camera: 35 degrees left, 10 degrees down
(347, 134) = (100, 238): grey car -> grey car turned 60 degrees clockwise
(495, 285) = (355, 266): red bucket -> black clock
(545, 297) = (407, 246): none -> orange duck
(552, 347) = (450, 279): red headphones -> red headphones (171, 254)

...

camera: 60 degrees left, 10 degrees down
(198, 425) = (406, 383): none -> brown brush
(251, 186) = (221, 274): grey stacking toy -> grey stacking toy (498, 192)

» **REQUIRED WORK**
Among the entries above, copy exactly only the lines starting with the one containing "(347, 134) = (100, 238): grey" and going through the one containing "(552, 347) = (450, 279): red", both ends included.

» **ANSWER SECTION**
(347, 134) = (100, 238): grey car -> grey car turned 60 degrees clockwise
(495, 285) = (355, 266): red bucket -> black clock
(545, 297) = (407, 246): none -> orange duck
(552, 347) = (450, 279): red headphones -> red headphones (171, 254)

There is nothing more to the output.